SUPPLIED RECORDS below:
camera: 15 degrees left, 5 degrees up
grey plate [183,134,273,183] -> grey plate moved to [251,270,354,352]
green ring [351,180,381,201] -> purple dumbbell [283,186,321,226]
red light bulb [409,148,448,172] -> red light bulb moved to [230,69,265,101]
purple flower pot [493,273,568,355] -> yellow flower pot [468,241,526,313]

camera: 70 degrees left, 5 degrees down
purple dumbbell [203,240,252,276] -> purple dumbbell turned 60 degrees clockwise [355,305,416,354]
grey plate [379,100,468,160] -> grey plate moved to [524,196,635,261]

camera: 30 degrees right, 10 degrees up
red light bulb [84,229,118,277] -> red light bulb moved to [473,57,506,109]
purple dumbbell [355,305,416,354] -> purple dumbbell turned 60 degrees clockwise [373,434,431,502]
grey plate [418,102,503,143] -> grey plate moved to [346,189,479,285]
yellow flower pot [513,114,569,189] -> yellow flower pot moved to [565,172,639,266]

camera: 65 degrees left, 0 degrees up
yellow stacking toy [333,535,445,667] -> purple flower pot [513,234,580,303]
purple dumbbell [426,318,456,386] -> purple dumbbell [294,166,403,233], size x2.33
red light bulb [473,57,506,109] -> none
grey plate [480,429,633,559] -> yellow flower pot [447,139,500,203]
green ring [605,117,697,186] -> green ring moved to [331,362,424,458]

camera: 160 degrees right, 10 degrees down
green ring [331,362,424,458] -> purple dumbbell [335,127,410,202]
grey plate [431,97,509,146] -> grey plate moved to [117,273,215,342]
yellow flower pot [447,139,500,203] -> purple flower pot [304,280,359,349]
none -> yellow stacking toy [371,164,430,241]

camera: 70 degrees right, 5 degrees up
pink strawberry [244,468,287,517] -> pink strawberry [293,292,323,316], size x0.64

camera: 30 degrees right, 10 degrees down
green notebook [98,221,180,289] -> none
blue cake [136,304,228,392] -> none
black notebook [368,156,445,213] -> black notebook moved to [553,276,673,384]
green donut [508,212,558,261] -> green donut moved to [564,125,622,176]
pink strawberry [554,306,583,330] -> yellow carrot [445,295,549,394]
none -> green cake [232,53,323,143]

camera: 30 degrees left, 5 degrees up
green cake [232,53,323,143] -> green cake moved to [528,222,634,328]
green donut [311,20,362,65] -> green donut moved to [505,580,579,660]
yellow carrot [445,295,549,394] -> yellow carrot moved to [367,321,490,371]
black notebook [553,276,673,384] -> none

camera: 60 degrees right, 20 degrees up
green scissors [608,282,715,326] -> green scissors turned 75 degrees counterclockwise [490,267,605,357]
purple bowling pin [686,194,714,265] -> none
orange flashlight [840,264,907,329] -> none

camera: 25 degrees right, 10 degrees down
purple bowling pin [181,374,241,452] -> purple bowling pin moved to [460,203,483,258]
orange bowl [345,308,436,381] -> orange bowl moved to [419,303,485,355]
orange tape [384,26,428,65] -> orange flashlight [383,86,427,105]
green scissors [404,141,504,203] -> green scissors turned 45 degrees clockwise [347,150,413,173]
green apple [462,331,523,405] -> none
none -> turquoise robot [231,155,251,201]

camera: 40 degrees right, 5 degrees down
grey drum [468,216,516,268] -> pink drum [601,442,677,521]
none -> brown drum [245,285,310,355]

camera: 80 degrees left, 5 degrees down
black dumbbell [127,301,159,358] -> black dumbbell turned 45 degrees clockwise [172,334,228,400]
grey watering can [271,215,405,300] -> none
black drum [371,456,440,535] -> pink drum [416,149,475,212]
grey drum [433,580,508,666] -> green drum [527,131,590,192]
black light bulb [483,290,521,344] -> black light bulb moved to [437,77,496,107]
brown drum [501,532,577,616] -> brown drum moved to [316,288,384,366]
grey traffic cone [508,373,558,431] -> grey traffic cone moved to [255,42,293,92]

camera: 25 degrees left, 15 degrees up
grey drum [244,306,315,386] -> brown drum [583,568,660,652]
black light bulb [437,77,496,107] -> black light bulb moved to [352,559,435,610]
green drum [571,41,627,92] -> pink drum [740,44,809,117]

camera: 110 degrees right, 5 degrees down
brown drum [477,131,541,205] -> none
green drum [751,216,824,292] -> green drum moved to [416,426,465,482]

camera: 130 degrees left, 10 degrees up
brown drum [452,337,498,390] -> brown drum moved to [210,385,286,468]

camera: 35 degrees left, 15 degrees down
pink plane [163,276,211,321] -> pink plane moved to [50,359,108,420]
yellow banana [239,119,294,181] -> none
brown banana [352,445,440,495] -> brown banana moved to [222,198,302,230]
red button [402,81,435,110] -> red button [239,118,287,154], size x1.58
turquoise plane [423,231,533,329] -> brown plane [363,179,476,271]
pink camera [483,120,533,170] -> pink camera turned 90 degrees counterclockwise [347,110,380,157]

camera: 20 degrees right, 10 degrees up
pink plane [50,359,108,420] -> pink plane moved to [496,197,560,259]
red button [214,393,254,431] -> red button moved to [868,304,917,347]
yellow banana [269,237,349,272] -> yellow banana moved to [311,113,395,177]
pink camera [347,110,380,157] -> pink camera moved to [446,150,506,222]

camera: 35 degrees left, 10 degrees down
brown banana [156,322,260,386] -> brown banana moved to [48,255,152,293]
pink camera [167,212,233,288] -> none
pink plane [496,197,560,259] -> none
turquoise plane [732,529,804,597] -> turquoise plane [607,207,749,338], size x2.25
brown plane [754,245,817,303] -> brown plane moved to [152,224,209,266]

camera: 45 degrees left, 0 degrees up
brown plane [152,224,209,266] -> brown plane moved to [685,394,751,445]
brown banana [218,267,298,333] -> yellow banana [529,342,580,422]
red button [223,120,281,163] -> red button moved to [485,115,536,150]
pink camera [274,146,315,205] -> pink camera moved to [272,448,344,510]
End of SUPPLIED RECORDS.
(WHAT TO DO) Your answer must be every line from the entries that contains the string "right", copied as it stands.

(TASK SOLUTION)
camera: 30 degrees right, 10 degrees up
camera: 160 degrees right, 10 degrees down
camera: 70 degrees right, 5 degrees up
camera: 30 degrees right, 10 degrees down
camera: 60 degrees right, 20 degrees up
camera: 25 degrees right, 10 degrees down
camera: 40 degrees right, 5 degrees down
camera: 110 degrees right, 5 degrees down
camera: 20 degrees right, 10 degrees up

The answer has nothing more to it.